▼▼▼

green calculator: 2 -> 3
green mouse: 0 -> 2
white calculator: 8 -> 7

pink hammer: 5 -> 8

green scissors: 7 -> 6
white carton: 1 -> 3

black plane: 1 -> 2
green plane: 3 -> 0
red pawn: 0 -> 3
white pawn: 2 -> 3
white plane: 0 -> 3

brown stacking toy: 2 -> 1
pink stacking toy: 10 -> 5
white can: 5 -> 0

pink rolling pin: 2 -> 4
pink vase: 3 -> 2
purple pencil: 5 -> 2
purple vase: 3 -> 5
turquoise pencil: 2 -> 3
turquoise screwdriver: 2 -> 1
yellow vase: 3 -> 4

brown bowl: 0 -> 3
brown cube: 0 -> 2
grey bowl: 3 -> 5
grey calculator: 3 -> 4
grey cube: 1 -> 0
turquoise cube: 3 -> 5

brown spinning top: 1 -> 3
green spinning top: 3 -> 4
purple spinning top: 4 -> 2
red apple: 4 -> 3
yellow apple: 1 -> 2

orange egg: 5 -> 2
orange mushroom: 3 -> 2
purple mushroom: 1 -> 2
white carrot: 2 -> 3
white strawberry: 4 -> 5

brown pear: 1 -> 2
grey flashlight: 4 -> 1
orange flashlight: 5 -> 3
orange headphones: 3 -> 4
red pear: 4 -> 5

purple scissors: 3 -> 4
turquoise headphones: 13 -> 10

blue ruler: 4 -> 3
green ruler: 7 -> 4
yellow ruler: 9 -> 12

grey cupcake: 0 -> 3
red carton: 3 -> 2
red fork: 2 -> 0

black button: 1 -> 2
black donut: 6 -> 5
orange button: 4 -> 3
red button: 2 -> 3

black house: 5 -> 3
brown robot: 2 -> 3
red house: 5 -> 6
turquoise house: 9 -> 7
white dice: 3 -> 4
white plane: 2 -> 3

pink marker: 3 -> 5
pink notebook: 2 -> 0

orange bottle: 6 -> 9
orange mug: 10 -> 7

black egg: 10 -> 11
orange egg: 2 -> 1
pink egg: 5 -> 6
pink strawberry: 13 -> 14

▲▲▲

» **Your instructions**:
Return the material exactly as it was provided.

» **Solution to this task**:
green calculator: 2 -> 3
green mouse: 0 -> 2
white calculator: 8 -> 7

pink hammer: 5 -> 8

green scissors: 7 -> 6
white carton: 1 -> 3

black plane: 1 -> 2
green plane: 3 -> 0
red pawn: 0 -> 3
white pawn: 2 -> 3
white plane: 0 -> 3

brown stacking toy: 2 -> 1
pink stacking toy: 10 -> 5
white can: 5 -> 0

pink rolling pin: 2 -> 4
pink vase: 3 -> 2
purple pencil: 5 -> 2
purple vase: 3 -> 5
turquoise pencil: 2 -> 3
turquoise screwdriver: 2 -> 1
yellow vase: 3 -> 4

brown bowl: 0 -> 3
brown cube: 0 -> 2
grey bowl: 3 -> 5
grey calculator: 3 -> 4
grey cube: 1 -> 0
turquoise cube: 3 -> 5

brown spinning top: 1 -> 3
green spinning top: 3 -> 4
purple spinning top: 4 -> 2
red apple: 4 -> 3
yellow apple: 1 -> 2

orange egg: 5 -> 2
orange mushroom: 3 -> 2
purple mushroom: 1 -> 2
white carrot: 2 -> 3
white strawberry: 4 -> 5

brown pear: 1 -> 2
grey flashlight: 4 -> 1
orange flashlight: 5 -> 3
orange headphones: 3 -> 4
red pear: 4 -> 5

purple scissors: 3 -> 4
turquoise headphones: 13 -> 10

blue ruler: 4 -> 3
green ruler: 7 -> 4
yellow ruler: 9 -> 12

grey cupcake: 0 -> 3
red carton: 3 -> 2
red fork: 2 -> 0

black button: 1 -> 2
black donut: 6 -> 5
orange button: 4 -> 3
red button: 2 -> 3

black house: 5 -> 3
brown robot: 2 -> 3
red house: 5 -> 6
turquoise house: 9 -> 7
white dice: 3 -> 4
white plane: 2 -> 3

pink marker: 3 -> 5
pink notebook: 2 -> 0

orange bottle: 6 -> 9
orange mug: 10 -> 7

black egg: 10 -> 11
orange egg: 2 -> 1
pink egg: 5 -> 6
pink strawberry: 13 -> 14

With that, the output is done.